REQUIRED WORK
Find each line of the entries with the string "slope", please, and copy it.

RECORDED DATA
------------------------------------------------------------------------

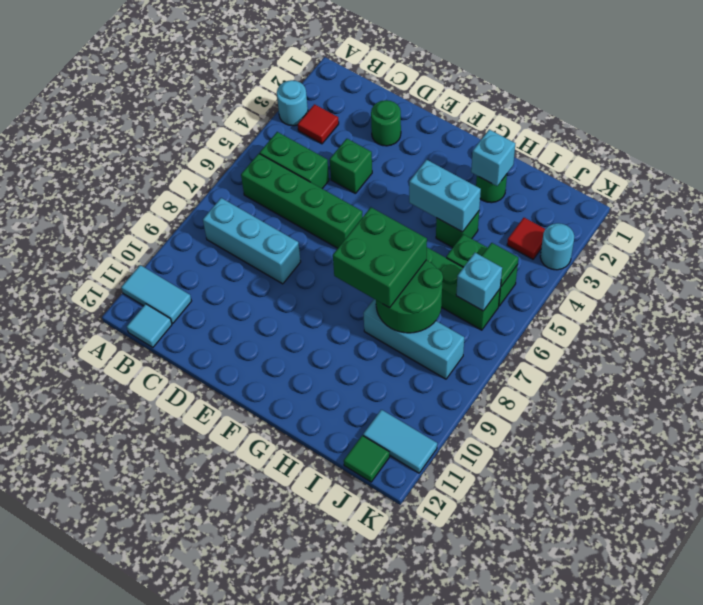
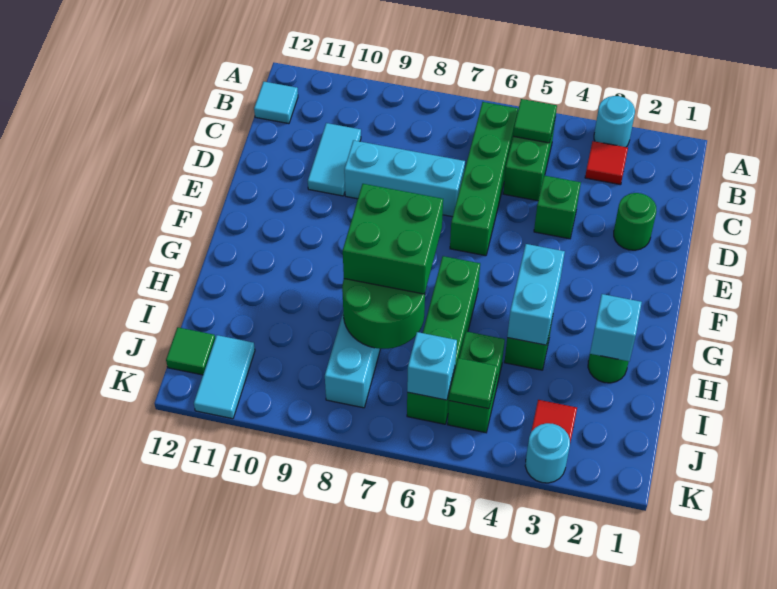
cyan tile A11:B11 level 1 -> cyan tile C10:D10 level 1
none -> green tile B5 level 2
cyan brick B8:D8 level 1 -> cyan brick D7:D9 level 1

------------------------------------------------------------------------

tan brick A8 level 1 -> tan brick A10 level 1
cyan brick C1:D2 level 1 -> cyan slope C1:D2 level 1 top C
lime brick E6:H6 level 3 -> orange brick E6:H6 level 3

------------------------------------------------------------------------

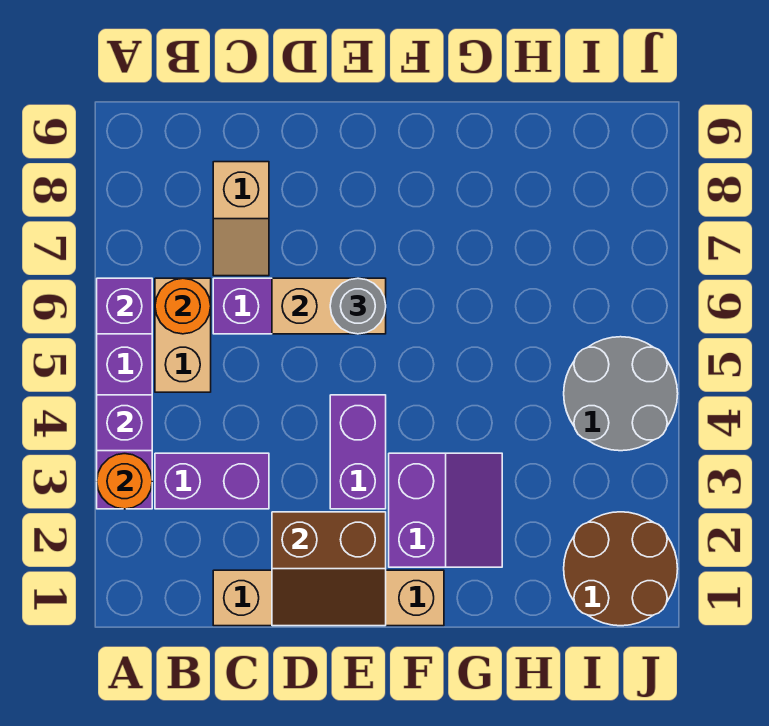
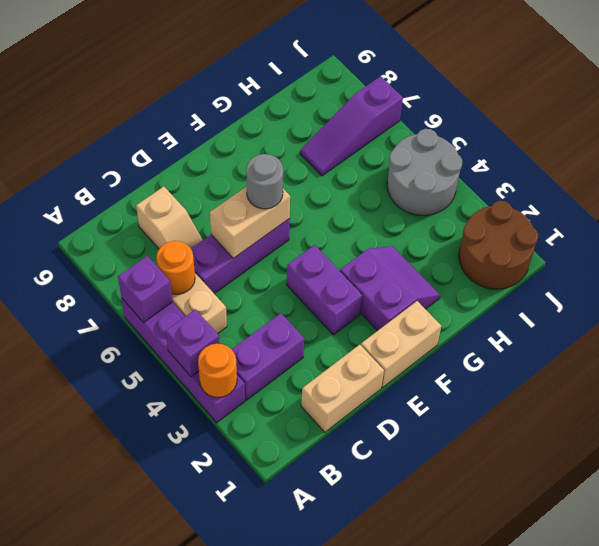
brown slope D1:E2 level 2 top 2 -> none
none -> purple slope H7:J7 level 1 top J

------------------------------------------------------------------------

ANSWER AREA
cyan brick C1:D2 level 1 -> cyan slope C1:D2 level 1 top C
brown slope D1:E2 level 2 top 2 -> none
none -> purple slope H7:J7 level 1 top J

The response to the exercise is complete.